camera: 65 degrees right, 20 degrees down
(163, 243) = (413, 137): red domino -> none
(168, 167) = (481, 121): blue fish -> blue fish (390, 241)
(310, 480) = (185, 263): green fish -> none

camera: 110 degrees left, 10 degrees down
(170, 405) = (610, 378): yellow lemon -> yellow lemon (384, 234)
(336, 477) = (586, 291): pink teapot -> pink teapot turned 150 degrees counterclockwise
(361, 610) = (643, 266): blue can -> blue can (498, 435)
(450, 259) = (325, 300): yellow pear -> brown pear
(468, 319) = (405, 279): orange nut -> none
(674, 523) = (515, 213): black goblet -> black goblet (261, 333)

---

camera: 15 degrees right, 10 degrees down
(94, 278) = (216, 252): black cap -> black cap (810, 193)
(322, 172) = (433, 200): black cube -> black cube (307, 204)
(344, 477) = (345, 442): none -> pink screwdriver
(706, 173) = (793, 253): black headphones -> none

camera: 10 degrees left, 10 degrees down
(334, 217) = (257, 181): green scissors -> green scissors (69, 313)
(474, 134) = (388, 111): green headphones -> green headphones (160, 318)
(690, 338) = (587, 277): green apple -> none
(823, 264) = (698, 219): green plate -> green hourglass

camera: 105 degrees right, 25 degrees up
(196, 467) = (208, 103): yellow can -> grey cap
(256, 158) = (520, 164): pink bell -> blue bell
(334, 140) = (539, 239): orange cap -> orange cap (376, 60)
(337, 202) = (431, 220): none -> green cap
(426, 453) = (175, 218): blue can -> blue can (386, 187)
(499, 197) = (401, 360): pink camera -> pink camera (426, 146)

* **ABOUT THIS EXERCISE**
The lines above from the one containing "camera: 65 degrees right, 20 degrees down" through the one containing "(674, 523) = (515, 213): black" are to be set down exactly, and no others.

* **REPLY TO THE EXERCISE**
camera: 65 degrees right, 20 degrees down
(163, 243) = (413, 137): red domino -> none
(168, 167) = (481, 121): blue fish -> blue fish (390, 241)
(310, 480) = (185, 263): green fish -> none

camera: 110 degrees left, 10 degrees down
(170, 405) = (610, 378): yellow lemon -> yellow lemon (384, 234)
(336, 477) = (586, 291): pink teapot -> pink teapot turned 150 degrees counterclockwise
(361, 610) = (643, 266): blue can -> blue can (498, 435)
(450, 259) = (325, 300): yellow pear -> brown pear
(468, 319) = (405, 279): orange nut -> none
(674, 523) = (515, 213): black goblet -> black goblet (261, 333)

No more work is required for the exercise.